### Provided entries
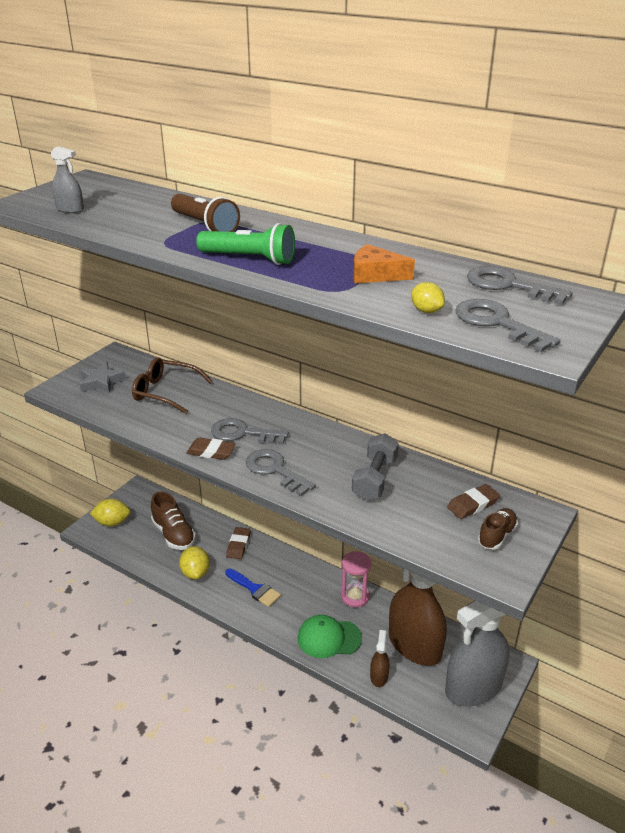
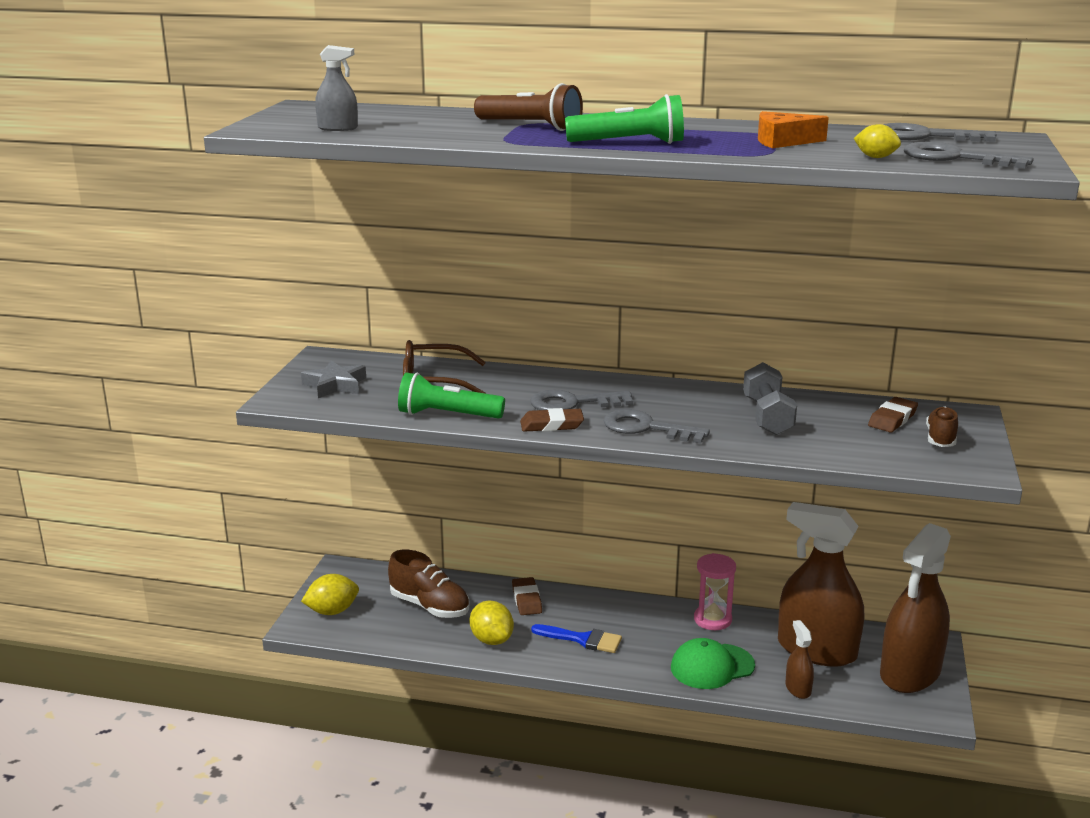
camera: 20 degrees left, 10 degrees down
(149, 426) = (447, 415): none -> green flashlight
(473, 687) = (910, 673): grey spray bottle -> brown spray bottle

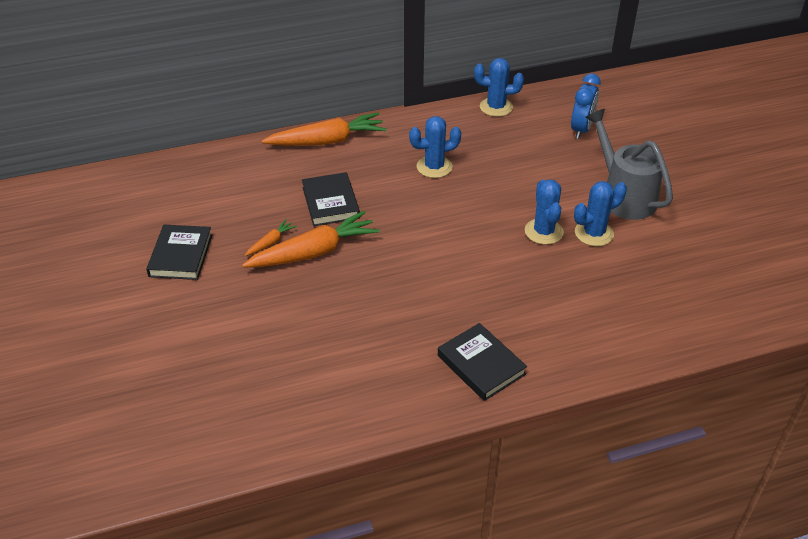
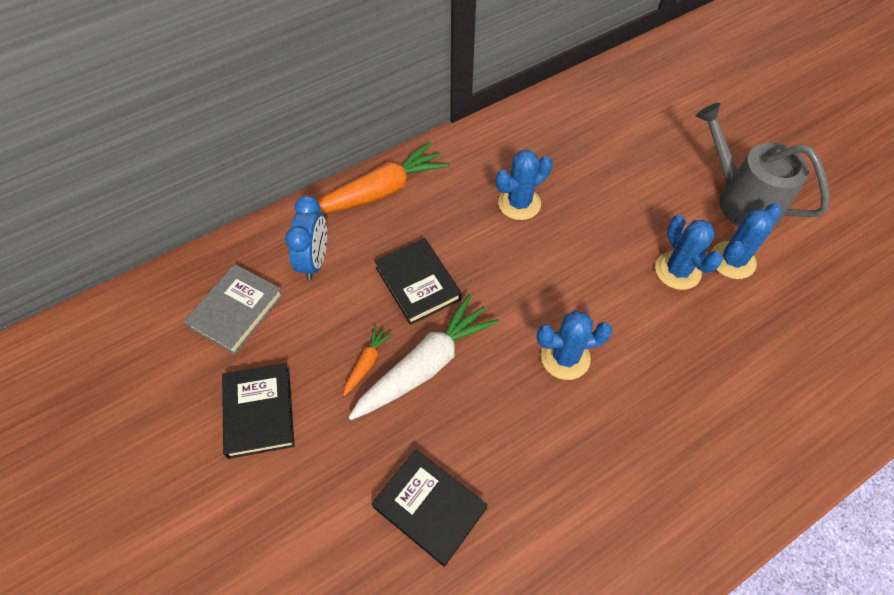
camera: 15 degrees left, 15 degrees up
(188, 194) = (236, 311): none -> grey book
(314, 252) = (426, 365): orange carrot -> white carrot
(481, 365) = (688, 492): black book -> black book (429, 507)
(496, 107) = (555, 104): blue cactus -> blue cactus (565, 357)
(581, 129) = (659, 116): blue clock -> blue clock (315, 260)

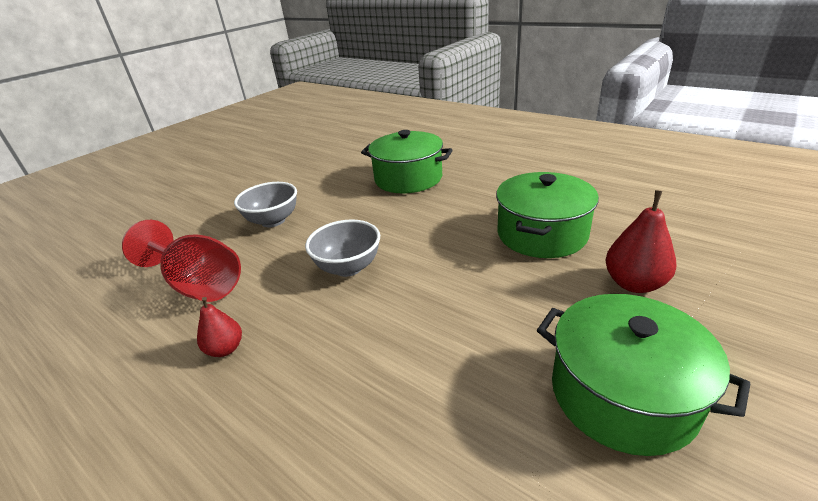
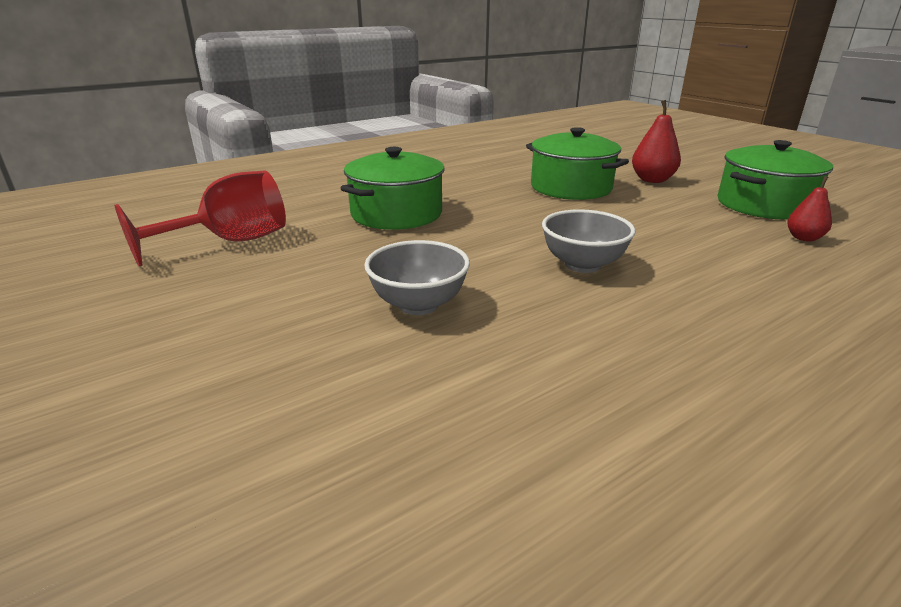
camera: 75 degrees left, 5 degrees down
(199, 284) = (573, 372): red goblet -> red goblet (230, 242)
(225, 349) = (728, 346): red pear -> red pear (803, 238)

==

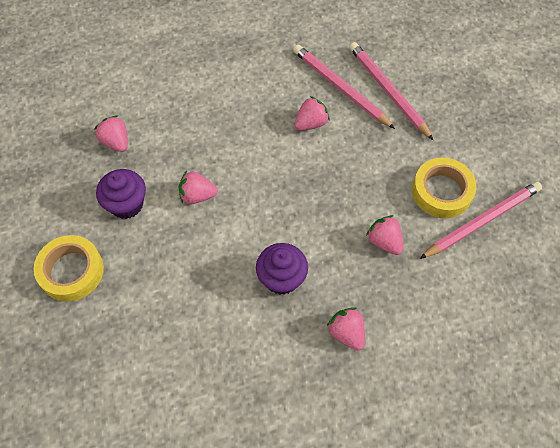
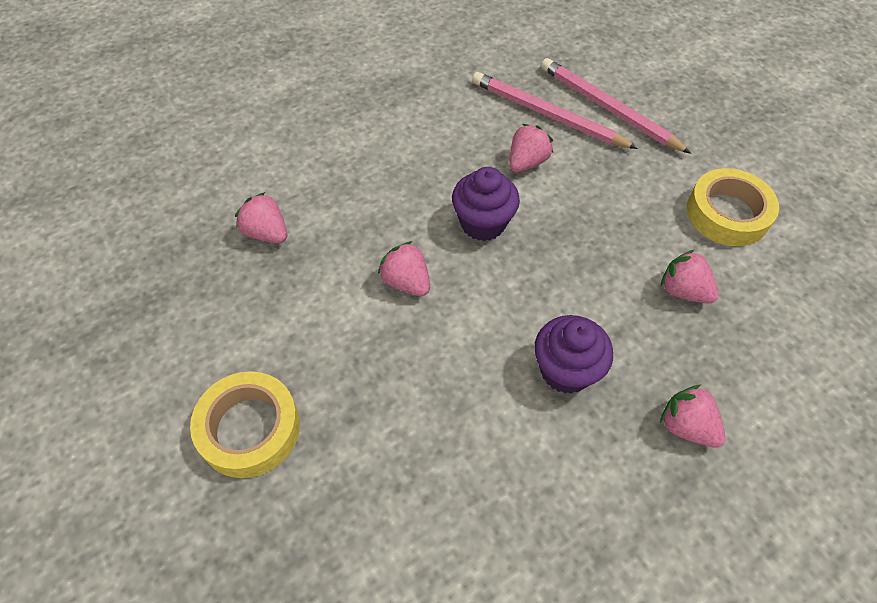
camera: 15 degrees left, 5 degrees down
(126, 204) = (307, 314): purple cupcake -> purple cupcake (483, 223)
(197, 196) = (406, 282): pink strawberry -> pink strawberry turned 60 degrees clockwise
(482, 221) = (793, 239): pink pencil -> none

### Exercise requirements
Transcribe the listing above exactly, but only from the line with "camera: 20 degrees left, 10 degrees down" through the line with "(314, 252) = (426, 365): orange". Include both of those lines and omit the pictures.

### Output for this exercise
camera: 20 degrees left, 10 degrees down
(149, 426) = (447, 415): none -> green flashlight
(473, 687) = (910, 673): grey spray bottle -> brown spray bottle

camera: 15 degrees left, 15 degrees up
(188, 194) = (236, 311): none -> grey book
(314, 252) = (426, 365): orange carrot -> white carrot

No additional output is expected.